**Supplied data:**
--

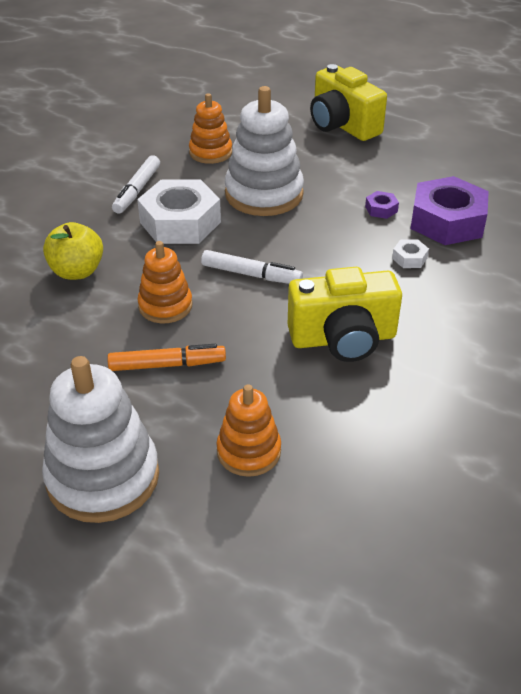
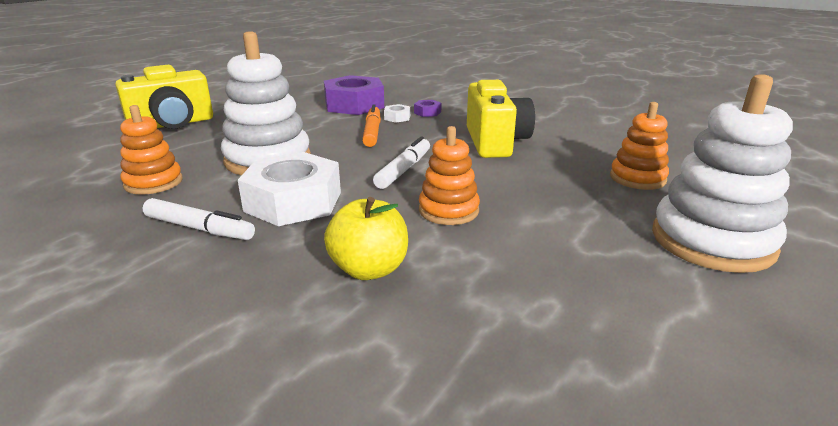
camera: 85 degrees left, 15 degrees down
(167, 365) = (542, 210): orange marker -> orange marker (372, 132)
(381, 209) = (325, 121): purple nut -> purple nut (427, 112)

--

**Task description:**
Copy the whole listing above word for word but do not carry over the pictures.

**Response:**
camera: 85 degrees left, 15 degrees down
(167, 365) = (542, 210): orange marker -> orange marker (372, 132)
(381, 209) = (325, 121): purple nut -> purple nut (427, 112)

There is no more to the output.